Problem details → Repeat the data that follows, keeping every character intact.

[Records from a data collection]
==================================================
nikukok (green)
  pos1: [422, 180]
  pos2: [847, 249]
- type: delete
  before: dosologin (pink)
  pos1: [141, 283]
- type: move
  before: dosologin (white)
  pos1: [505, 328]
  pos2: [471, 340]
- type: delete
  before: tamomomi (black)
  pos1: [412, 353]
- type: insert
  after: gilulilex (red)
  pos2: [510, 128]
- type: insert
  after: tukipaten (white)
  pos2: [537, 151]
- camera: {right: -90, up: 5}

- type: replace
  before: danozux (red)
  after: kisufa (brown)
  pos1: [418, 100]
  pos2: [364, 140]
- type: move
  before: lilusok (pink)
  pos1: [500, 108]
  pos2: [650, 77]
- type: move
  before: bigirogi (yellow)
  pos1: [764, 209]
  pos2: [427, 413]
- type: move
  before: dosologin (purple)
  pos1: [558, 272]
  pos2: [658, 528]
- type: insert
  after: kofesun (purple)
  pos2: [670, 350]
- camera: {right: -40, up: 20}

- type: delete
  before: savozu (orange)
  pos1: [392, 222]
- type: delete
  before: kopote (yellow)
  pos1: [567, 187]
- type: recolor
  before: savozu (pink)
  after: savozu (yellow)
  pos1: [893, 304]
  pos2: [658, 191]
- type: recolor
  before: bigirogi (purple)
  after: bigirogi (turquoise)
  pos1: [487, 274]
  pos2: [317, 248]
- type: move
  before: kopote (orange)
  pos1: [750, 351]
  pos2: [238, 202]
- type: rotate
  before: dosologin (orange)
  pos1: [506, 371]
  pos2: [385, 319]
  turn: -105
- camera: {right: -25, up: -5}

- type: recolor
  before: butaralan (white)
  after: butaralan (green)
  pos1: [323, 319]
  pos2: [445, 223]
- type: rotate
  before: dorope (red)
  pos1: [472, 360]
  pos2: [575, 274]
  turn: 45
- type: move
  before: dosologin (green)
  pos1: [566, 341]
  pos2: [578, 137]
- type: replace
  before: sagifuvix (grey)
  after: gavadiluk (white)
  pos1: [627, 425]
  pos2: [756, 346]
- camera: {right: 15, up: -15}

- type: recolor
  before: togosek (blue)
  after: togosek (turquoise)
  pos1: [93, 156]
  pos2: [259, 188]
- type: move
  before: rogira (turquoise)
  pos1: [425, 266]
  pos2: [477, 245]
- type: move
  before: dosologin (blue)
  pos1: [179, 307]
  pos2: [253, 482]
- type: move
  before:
==================================================
Finished exercise →
nikukok (green)
  pos1: [422, 180]
  pos2: [847, 249]
- type: delete
  before: dosologin (pink)
  pos1: [141, 283]
- type: move
  before: dosologin (white)
  pos1: [505, 328]
  pos2: [471, 340]
- type: delete
  before: tamomomi (black)
  pos1: [412, 353]
- type: insert
  after: gilulilex (red)
  pos2: [510, 128]
- type: insert
  after: tukipaten (white)
  pos2: [537, 151]
- camera: {right: -90, up: 5}

- type: replace
  before: danozux (red)
  after: kisufa (brown)
  pos1: [418, 100]
  pos2: [364, 140]
- type: move
  before: lilusok (pink)
  pos1: [500, 108]
  pos2: [650, 77]
- type: move
  before: bigirogi (yellow)
  pos1: [764, 209]
  pos2: [427, 413]
- type: move
  before: dosologin (purple)
  pos1: [558, 272]
  pos2: [658, 528]
- type: insert
  after: kofesun (purple)
  pos2: [670, 350]
- camera: {right: -40, up: 20}

- type: delete
  before: savozu (orange)
  pos1: [392, 222]
- type: delete
  before: kopote (yellow)
  pos1: [567, 187]
- type: recolor
  before: savozu (pink)
  after: savozu (yellow)
  pos1: [893, 304]
  pos2: [658, 191]
- type: recolor
  before: bigirogi (purple)
  after: bigirogi (turquoise)
  pos1: [487, 274]
  pos2: [317, 248]
- type: move
  before: kopote (orange)
  pos1: [750, 351]
  pos2: [238, 202]
- type: rotate
  before: dosologin (orange)
  pos1: [506, 371]
  pos2: [385, 319]
  turn: -105
- camera: {right: -25, up: -5}

- type: recolor
  before: butaralan (white)
  after: butaralan (green)
  pos1: [323, 319]
  pos2: [445, 223]
- type: rotate
  before: dorope (red)
  pos1: [472, 360]
  pos2: [575, 274]
  turn: 45
- type: move
  before: dosologin (green)
  pos1: [566, 341]
  pos2: [578, 137]
- type: replace
  before: sagifuvix (grey)
  after: gavadiluk (white)
  pos1: [627, 425]
  pos2: [756, 346]
- camera: {right: 15, up: -15}

- type: recolor
  before: togosek (blue)
  after: togosek (turquoise)
  pos1: [93, 156]
  pos2: [259, 188]
- type: move
  before: rogira (turquoise)
  pos1: [425, 266]
  pos2: [477, 245]
- type: move
  before: dosologin (blue)
  pos1: [179, 307]
  pos2: [253, 482]
- type: move
  before:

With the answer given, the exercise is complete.